» **What the task requires**
Please copy out every line of the data word for word.

*** Provided data ***

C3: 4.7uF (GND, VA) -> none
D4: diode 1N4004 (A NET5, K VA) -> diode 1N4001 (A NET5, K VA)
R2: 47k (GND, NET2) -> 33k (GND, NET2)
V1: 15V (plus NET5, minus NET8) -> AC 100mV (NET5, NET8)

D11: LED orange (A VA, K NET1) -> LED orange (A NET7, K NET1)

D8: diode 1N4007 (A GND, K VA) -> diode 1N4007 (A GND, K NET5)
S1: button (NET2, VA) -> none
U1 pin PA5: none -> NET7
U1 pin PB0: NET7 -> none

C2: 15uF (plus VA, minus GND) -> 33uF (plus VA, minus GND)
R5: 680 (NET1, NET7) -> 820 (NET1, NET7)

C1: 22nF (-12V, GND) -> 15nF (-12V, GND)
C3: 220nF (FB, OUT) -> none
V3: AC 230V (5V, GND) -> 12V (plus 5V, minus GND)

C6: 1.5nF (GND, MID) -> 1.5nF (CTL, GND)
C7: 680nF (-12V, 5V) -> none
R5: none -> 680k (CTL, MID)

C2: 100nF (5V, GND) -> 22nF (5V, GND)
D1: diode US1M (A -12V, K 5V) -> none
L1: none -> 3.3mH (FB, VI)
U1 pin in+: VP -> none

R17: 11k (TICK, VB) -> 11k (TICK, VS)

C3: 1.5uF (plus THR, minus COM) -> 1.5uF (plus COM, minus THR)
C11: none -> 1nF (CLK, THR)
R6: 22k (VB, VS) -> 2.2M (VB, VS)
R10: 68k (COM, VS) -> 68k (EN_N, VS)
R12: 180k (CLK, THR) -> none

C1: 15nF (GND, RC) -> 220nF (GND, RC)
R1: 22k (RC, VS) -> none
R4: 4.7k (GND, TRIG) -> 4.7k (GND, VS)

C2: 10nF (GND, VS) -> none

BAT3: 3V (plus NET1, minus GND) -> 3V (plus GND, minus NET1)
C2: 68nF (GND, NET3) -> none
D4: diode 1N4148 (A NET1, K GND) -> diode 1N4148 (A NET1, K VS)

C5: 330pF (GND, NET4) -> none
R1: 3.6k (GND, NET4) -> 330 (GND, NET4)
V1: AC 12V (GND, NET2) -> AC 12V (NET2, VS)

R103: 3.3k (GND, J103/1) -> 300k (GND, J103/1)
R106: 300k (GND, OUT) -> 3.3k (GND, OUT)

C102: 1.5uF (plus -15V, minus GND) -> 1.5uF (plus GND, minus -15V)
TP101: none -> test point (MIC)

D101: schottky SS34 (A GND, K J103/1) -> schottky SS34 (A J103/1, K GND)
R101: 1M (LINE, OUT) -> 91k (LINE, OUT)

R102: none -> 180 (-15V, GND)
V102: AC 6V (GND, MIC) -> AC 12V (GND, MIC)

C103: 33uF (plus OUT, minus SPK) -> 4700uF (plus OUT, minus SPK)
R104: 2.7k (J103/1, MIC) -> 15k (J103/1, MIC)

*** End of Provided data ***

» **Exercise response**
C3: 4.7uF (GND, VA) -> none
D4: diode 1N4004 (A NET5, K VA) -> diode 1N4001 (A NET5, K VA)
R2: 47k (GND, NET2) -> 33k (GND, NET2)
V1: 15V (plus NET5, minus NET8) -> AC 100mV (NET5, NET8)

D11: LED orange (A VA, K NET1) -> LED orange (A NET7, K NET1)

D8: diode 1N4007 (A GND, K VA) -> diode 1N4007 (A GND, K NET5)
S1: button (NET2, VA) -> none
U1 pin PA5: none -> NET7
U1 pin PB0: NET7 -> none

C2: 15uF (plus VA, minus GND) -> 33uF (plus VA, minus GND)
R5: 680 (NET1, NET7) -> 820 (NET1, NET7)

C1: 22nF (-12V, GND) -> 15nF (-12V, GND)
C3: 220nF (FB, OUT) -> none
V3: AC 230V (5V, GND) -> 12V (plus 5V, minus GND)

C6: 1.5nF (GND, MID) -> 1.5nF (CTL, GND)
C7: 680nF (-12V, 5V) -> none
R5: none -> 680k (CTL, MID)

C2: 100nF (5V, GND) -> 22nF (5V, GND)
D1: diode US1M (A -12V, K 5V) -> none
L1: none -> 3.3mH (FB, VI)
U1 pin in+: VP -> none

R17: 11k (TICK, VB) -> 11k (TICK, VS)

C3: 1.5uF (plus THR, minus COM) -> 1.5uF (plus COM, minus THR)
C11: none -> 1nF (CLK, THR)
R6: 22k (VB, VS) -> 2.2M (VB, VS)
R10: 68k (COM, VS) -> 68k (EN_N, VS)
R12: 180k (CLK, THR) -> none

C1: 15nF (GND, RC) -> 220nF (GND, RC)
R1: 22k (RC, VS) -> none
R4: 4.7k (GND, TRIG) -> 4.7k (GND, VS)

C2: 10nF (GND, VS) -> none

BAT3: 3V (plus NET1, minus GND) -> 3V (plus GND, minus NET1)
C2: 68nF (GND, NET3) -> none
D4: diode 1N4148 (A NET1, K GND) -> diode 1N4148 (A NET1, K VS)

C5: 330pF (GND, NET4) -> none
R1: 3.6k (GND, NET4) -> 330 (GND, NET4)
V1: AC 12V (GND, NET2) -> AC 12V (NET2, VS)

R103: 3.3k (GND, J103/1) -> 300k (GND, J103/1)
R106: 300k (GND, OUT) -> 3.3k (GND, OUT)

C102: 1.5uF (plus -15V, minus GND) -> 1.5uF (plus GND, minus -15V)
TP101: none -> test point (MIC)

D101: schottky SS34 (A GND, K J103/1) -> schottky SS34 (A J103/1, K GND)
R101: 1M (LINE, OUT) -> 91k (LINE, OUT)

R102: none -> 180 (-15V, GND)
V102: AC 6V (GND, MIC) -> AC 12V (GND, MIC)

C103: 33uF (plus OUT, minus SPK) -> 4700uF (plus OUT, minus SPK)
R104: 2.7k (J103/1, MIC) -> 15k (J103/1, MIC)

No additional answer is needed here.